## [Exercise requirements]
The lines below, from the one holding "R6: 15k (ADJ, GND) -> 1.6k (ADJ, GND)" through the one holding "R19: 100 (LED, MOT) -> 100 (3V3, LED)", are to be restated word for word, with all images left out.

## [Material for this exercise]
————

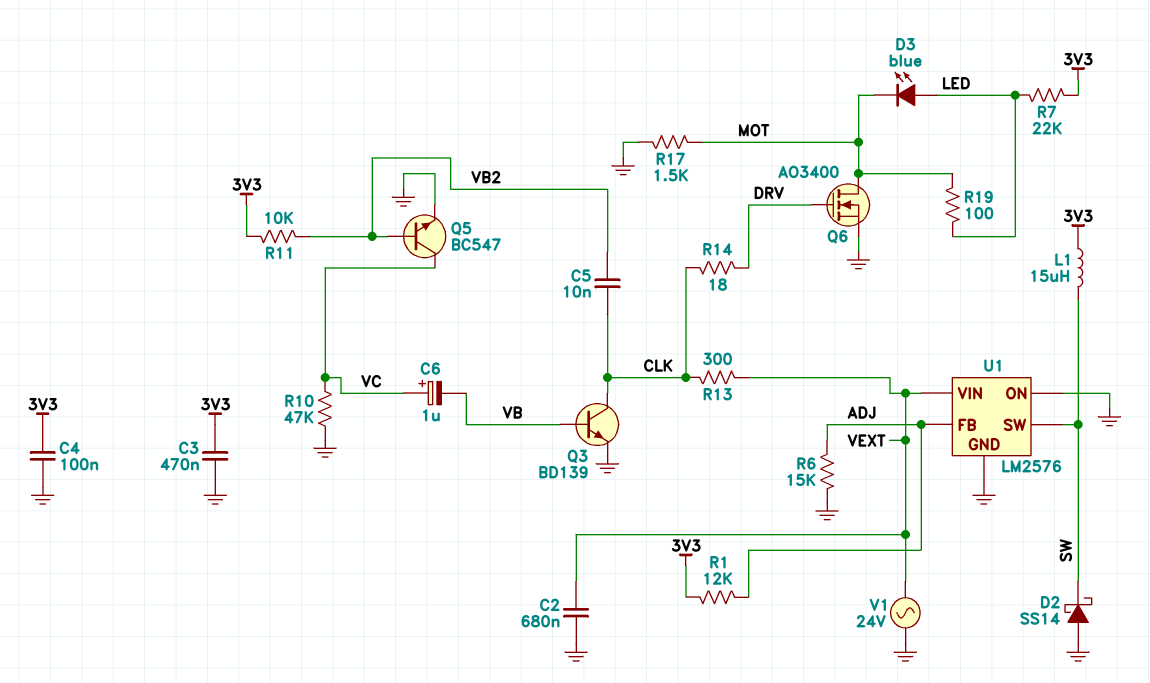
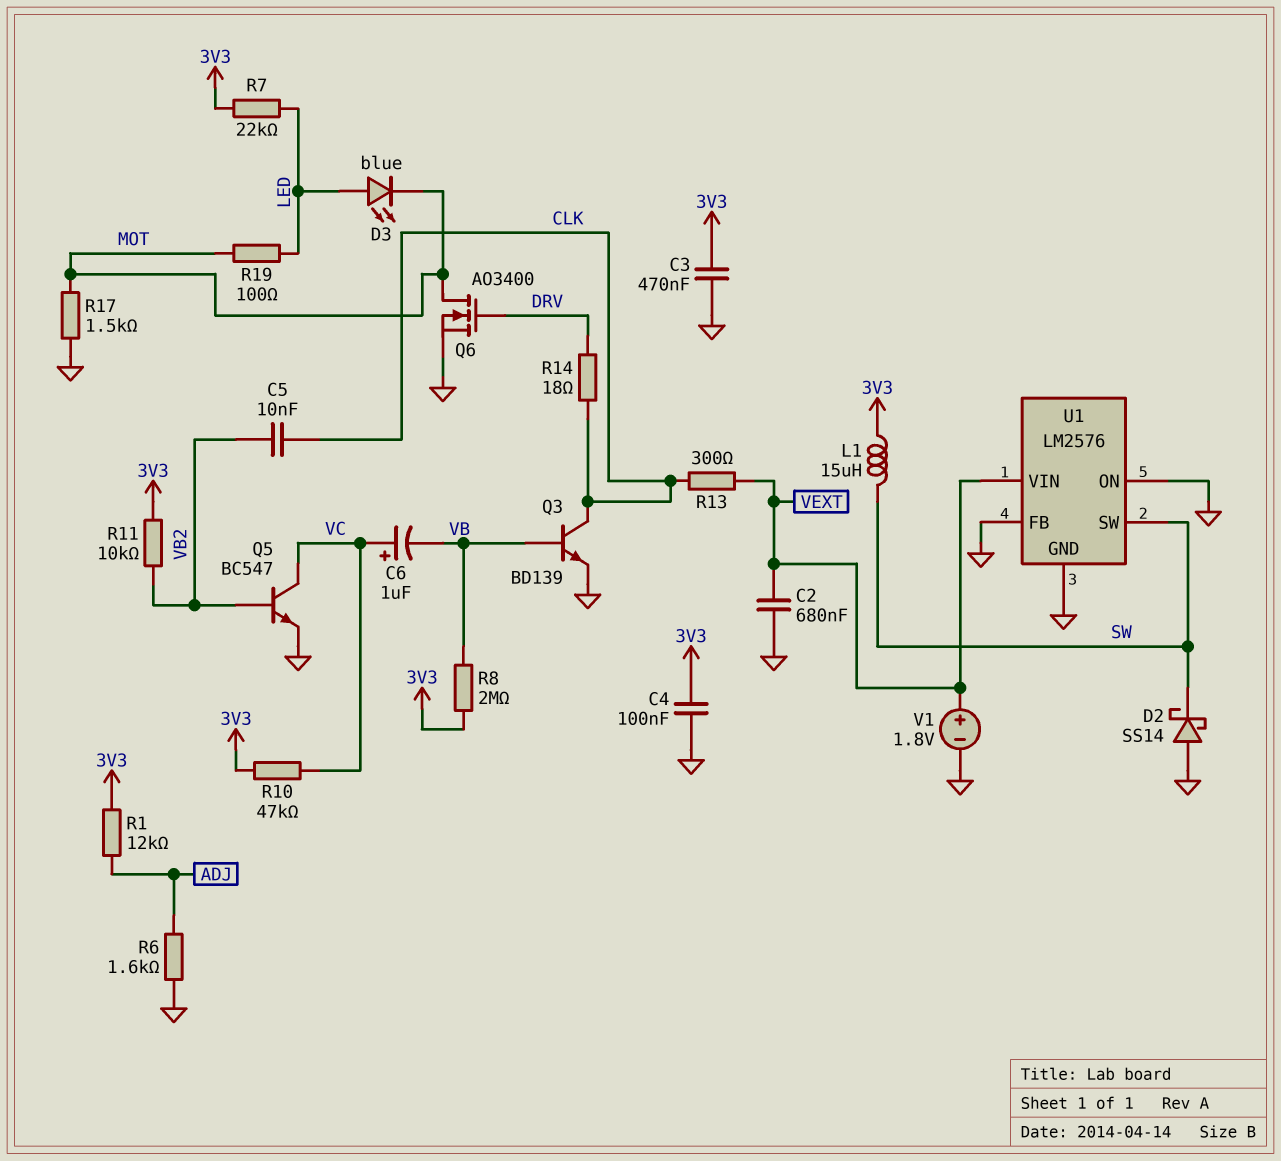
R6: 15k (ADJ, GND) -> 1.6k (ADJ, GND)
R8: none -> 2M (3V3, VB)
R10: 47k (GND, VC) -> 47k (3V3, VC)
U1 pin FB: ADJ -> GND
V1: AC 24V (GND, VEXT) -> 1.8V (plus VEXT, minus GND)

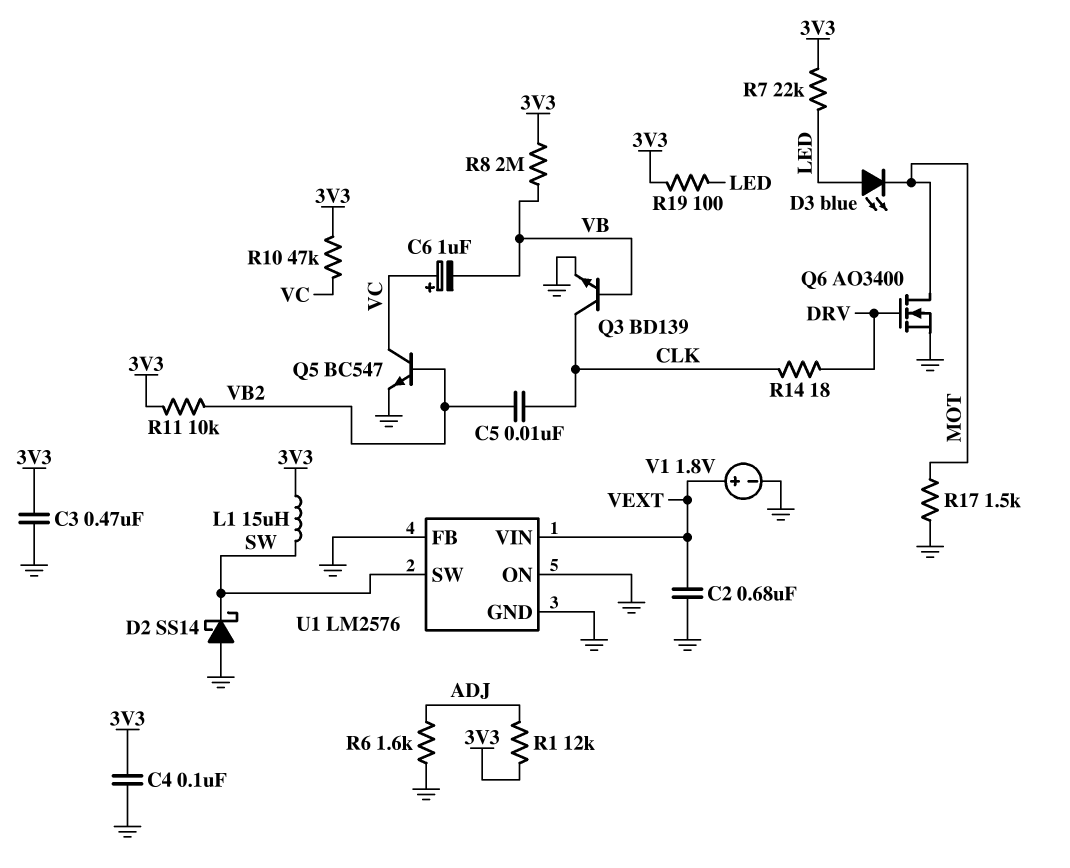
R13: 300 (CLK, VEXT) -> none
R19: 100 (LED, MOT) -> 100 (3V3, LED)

————

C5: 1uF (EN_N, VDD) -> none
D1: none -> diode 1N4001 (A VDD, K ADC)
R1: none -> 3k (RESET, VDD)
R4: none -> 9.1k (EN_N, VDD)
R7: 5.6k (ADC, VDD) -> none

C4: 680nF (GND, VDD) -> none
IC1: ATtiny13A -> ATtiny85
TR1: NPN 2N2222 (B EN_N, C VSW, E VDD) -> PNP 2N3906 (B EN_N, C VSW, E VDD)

————

## [Result of this task]
R6: 15k (ADJ, GND) -> 1.6k (ADJ, GND)
R8: none -> 2M (3V3, VB)
R10: 47k (GND, VC) -> 47k (3V3, VC)
U1 pin FB: ADJ -> GND
V1: AC 24V (GND, VEXT) -> 1.8V (plus VEXT, minus GND)

R13: 300 (CLK, VEXT) -> none
R19: 100 (LED, MOT) -> 100 (3V3, LED)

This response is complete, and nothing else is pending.